Records from a data source
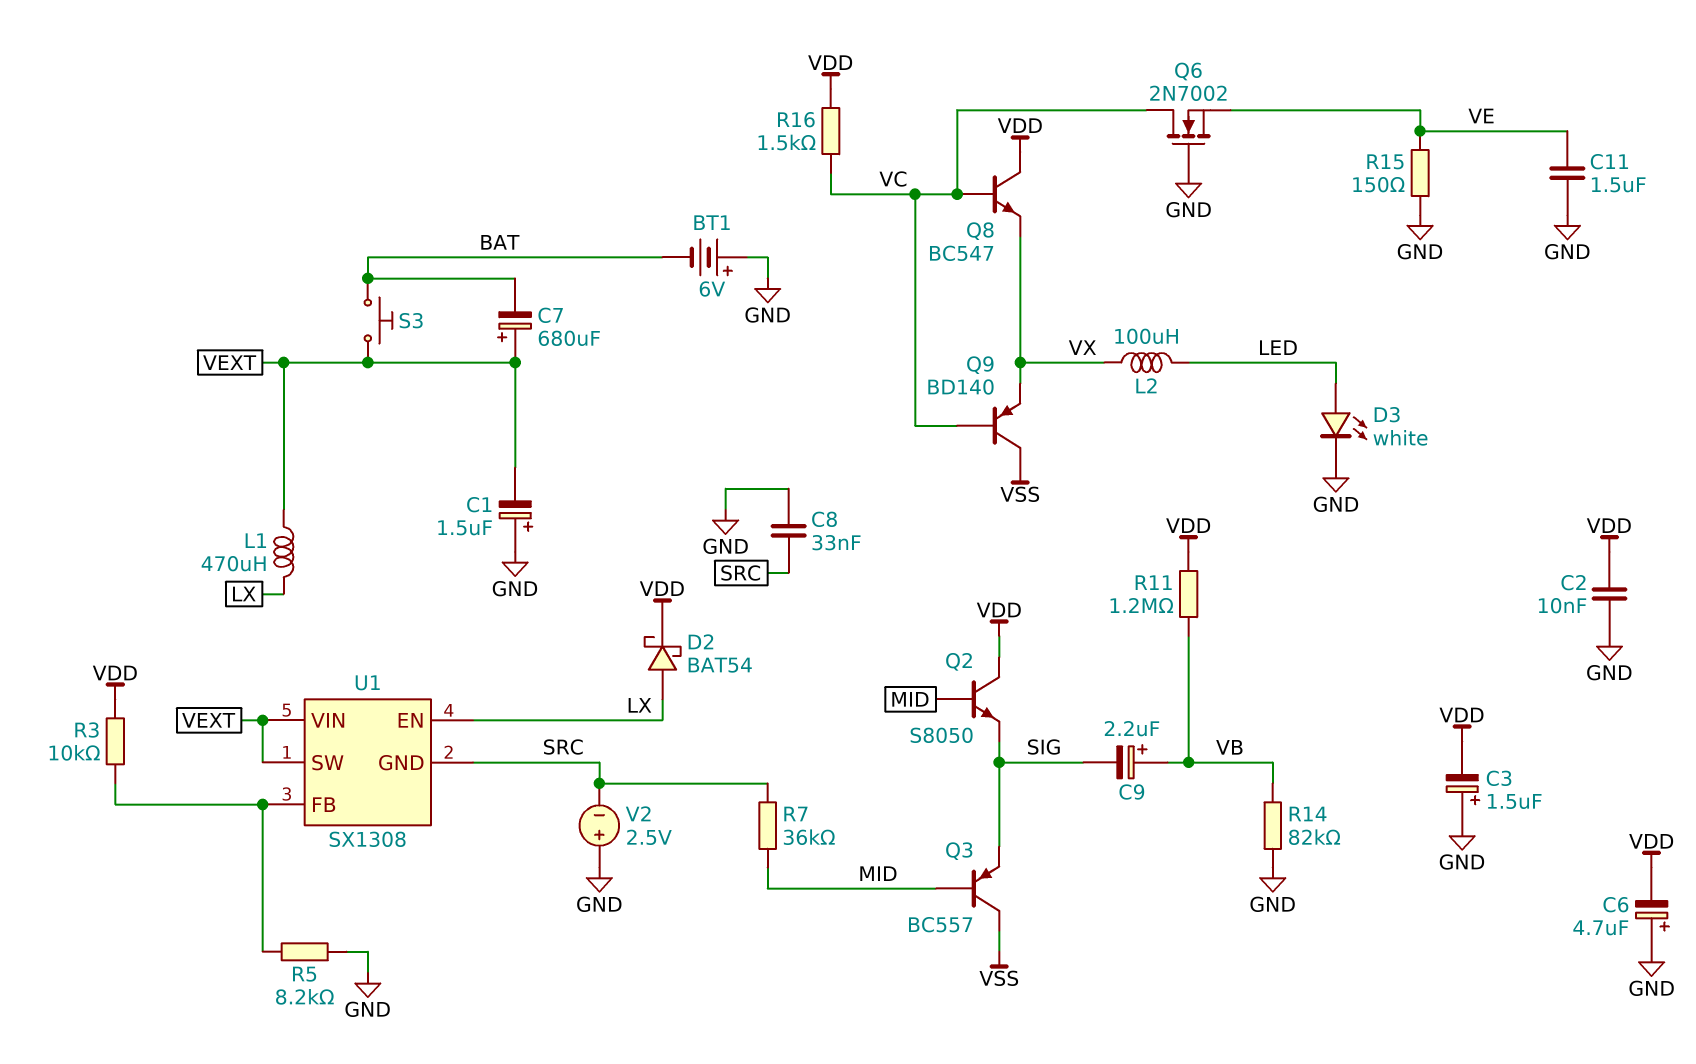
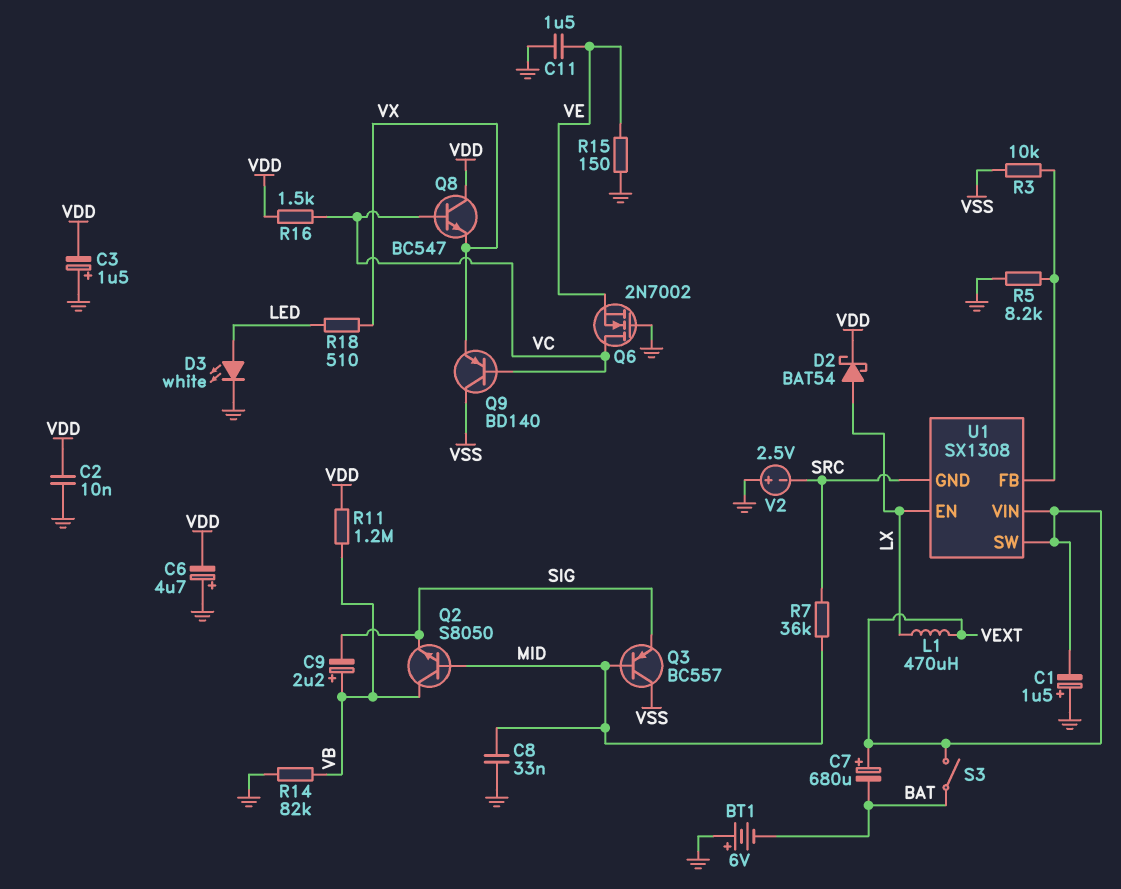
C8: 33nF (GND, SRC) -> 33nF (GND, MID)
L2: 100uH (LED, VX) -> none
Q2: NPN S8050 (B MID, C VDD, E SIG) -> NPN S8050 (B MID, C VB, E SIG)
R3: 10k (U1/FB, VDD) -> 10k (U1/FB, VSS)
R18: none -> 510 (LED, VX)
S3: button (BAT, VEXT) -> switch (BAT, VEXT)

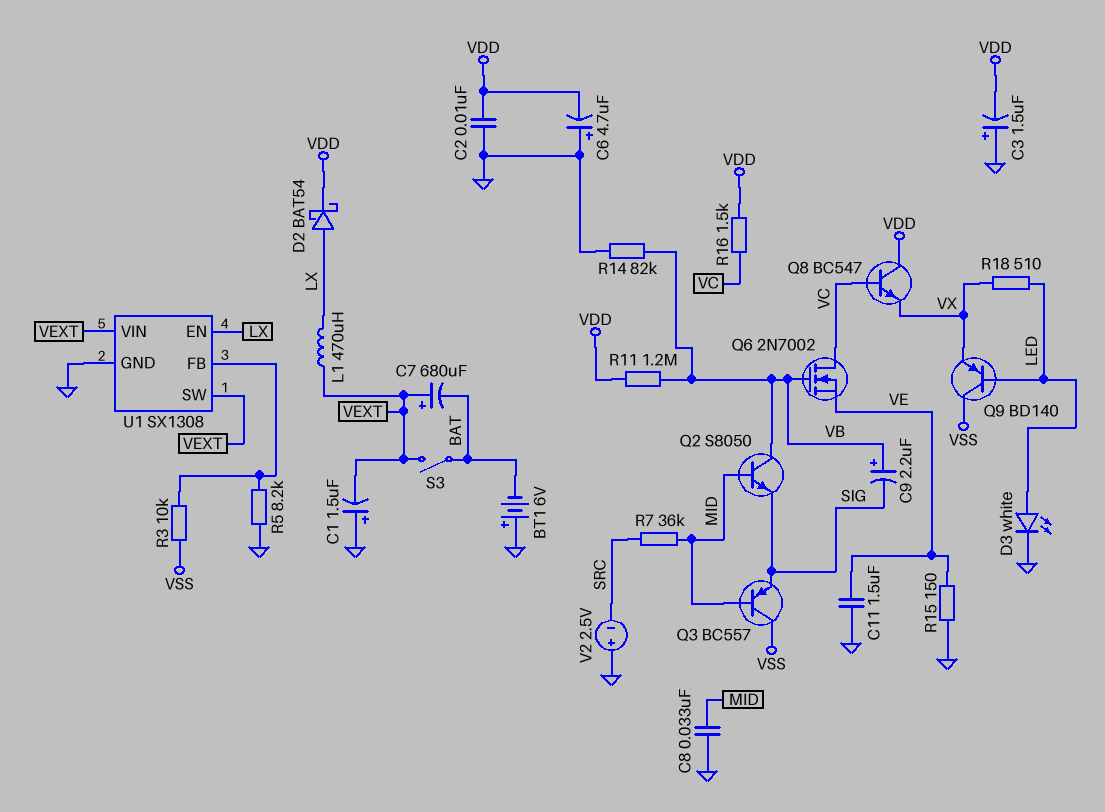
Q6: NMOS 2N7002 (G GND, D VC, S VE) -> NMOS 2N7002 (G VB, D VC, S VE)
Q9: PNP BD140 (B VC, C VSS, E VX) -> PNP BD140 (B LED, C VSS, E VX)
U1 pin GND: SRC -> GND

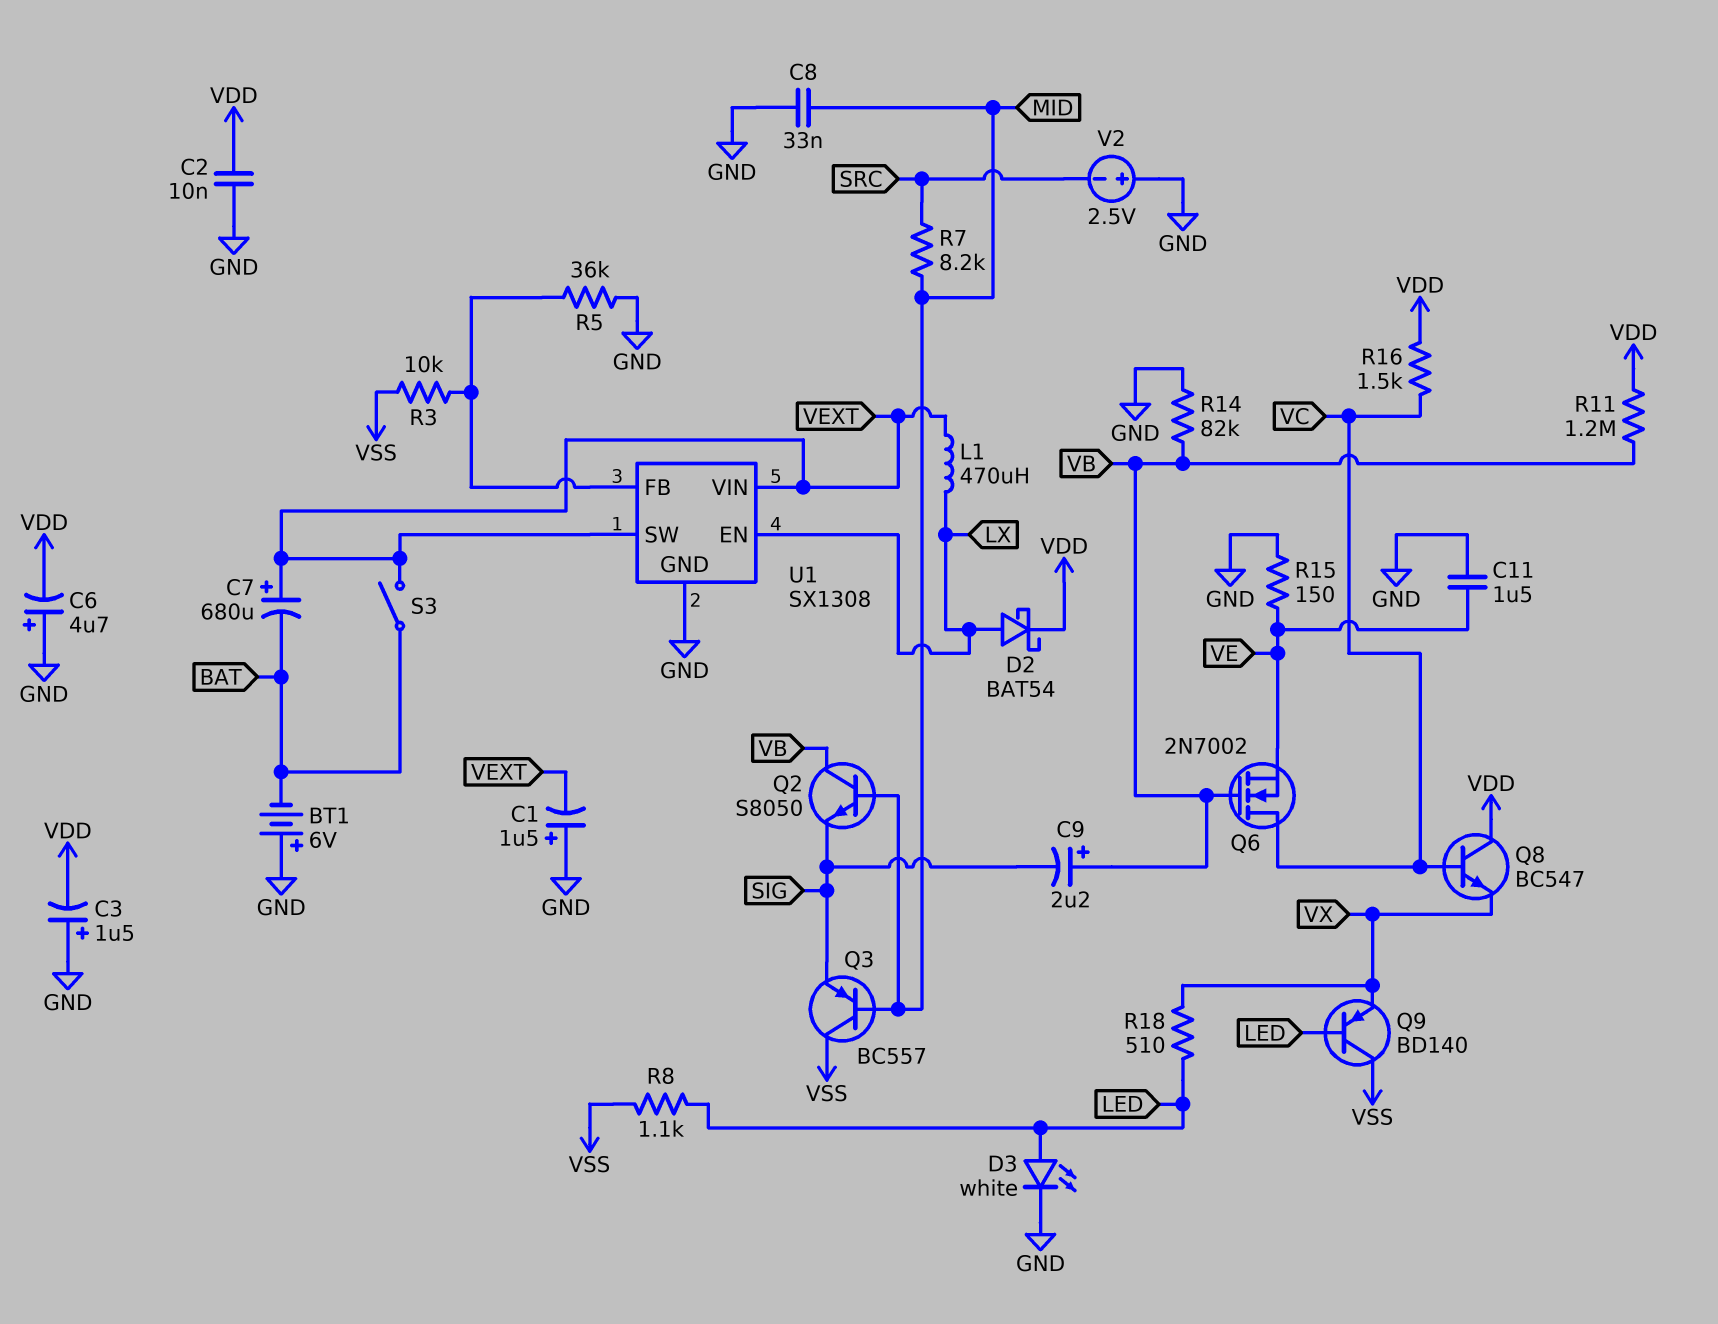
R5: 8.2k (GND, U1/FB) -> 36k (GND, U1/FB)
R7: 36k (MID, SRC) -> 8.2k (MID, SRC)
R8: none -> 1.1k (LED, VSS)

Exercise directions
The lines you return should be those above that contain the word "none", every one of them.

Answer box
L2: 100uH (LED, VX) -> none
R18: none -> 510 (LED, VX)
R8: none -> 1.1k (LED, VSS)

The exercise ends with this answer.